==== RECORDS TO PROCESS
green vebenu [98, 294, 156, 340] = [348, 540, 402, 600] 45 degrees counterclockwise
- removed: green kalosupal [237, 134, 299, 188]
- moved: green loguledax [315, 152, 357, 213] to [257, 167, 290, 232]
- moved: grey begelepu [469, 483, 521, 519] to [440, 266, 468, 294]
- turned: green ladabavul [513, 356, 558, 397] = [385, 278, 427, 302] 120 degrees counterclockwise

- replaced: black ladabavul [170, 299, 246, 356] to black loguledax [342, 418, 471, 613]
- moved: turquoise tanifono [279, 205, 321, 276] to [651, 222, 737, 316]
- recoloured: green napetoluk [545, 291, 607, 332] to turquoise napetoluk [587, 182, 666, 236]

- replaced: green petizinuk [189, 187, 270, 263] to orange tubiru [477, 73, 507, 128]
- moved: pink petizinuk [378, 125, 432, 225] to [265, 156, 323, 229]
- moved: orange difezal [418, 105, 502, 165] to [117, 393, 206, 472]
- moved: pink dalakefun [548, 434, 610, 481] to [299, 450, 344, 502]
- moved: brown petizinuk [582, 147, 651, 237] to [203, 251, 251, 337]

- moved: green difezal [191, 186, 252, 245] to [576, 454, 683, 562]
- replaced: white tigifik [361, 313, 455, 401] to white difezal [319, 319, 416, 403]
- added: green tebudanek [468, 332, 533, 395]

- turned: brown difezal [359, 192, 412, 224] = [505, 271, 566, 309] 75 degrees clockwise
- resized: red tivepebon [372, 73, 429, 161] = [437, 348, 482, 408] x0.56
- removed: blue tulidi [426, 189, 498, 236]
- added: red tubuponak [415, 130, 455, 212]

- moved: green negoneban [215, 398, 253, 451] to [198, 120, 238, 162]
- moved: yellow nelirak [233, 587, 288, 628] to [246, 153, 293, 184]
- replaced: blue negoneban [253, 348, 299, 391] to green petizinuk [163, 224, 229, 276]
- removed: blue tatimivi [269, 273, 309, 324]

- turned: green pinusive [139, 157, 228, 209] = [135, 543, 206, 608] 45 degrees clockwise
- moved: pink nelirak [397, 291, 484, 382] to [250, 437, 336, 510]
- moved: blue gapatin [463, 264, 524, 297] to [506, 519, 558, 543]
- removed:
========
Please retype all of the data above exactly as it appears.

__YOUR RESPONSE__:
green vebenu [98, 294, 156, 340] = [348, 540, 402, 600] 45 degrees counterclockwise
- removed: green kalosupal [237, 134, 299, 188]
- moved: green loguledax [315, 152, 357, 213] to [257, 167, 290, 232]
- moved: grey begelepu [469, 483, 521, 519] to [440, 266, 468, 294]
- turned: green ladabavul [513, 356, 558, 397] = [385, 278, 427, 302] 120 degrees counterclockwise

- replaced: black ladabavul [170, 299, 246, 356] to black loguledax [342, 418, 471, 613]
- moved: turquoise tanifono [279, 205, 321, 276] to [651, 222, 737, 316]
- recoloured: green napetoluk [545, 291, 607, 332] to turquoise napetoluk [587, 182, 666, 236]

- replaced: green petizinuk [189, 187, 270, 263] to orange tubiru [477, 73, 507, 128]
- moved: pink petizinuk [378, 125, 432, 225] to [265, 156, 323, 229]
- moved: orange difezal [418, 105, 502, 165] to [117, 393, 206, 472]
- moved: pink dalakefun [548, 434, 610, 481] to [299, 450, 344, 502]
- moved: brown petizinuk [582, 147, 651, 237] to [203, 251, 251, 337]

- moved: green difezal [191, 186, 252, 245] to [576, 454, 683, 562]
- replaced: white tigifik [361, 313, 455, 401] to white difezal [319, 319, 416, 403]
- added: green tebudanek [468, 332, 533, 395]

- turned: brown difezal [359, 192, 412, 224] = [505, 271, 566, 309] 75 degrees clockwise
- resized: red tivepebon [372, 73, 429, 161] = [437, 348, 482, 408] x0.56
- removed: blue tulidi [426, 189, 498, 236]
- added: red tubuponak [415, 130, 455, 212]

- moved: green negoneban [215, 398, 253, 451] to [198, 120, 238, 162]
- moved: yellow nelirak [233, 587, 288, 628] to [246, 153, 293, 184]
- replaced: blue negoneban [253, 348, 299, 391] to green petizinuk [163, 224, 229, 276]
- removed: blue tatimivi [269, 273, 309, 324]

- turned: green pinusive [139, 157, 228, 209] = [135, 543, 206, 608] 45 degrees clockwise
- moved: pink nelirak [397, 291, 484, 382] to [250, 437, 336, 510]
- moved: blue gapatin [463, 264, 524, 297] to [506, 519, 558, 543]
- removed:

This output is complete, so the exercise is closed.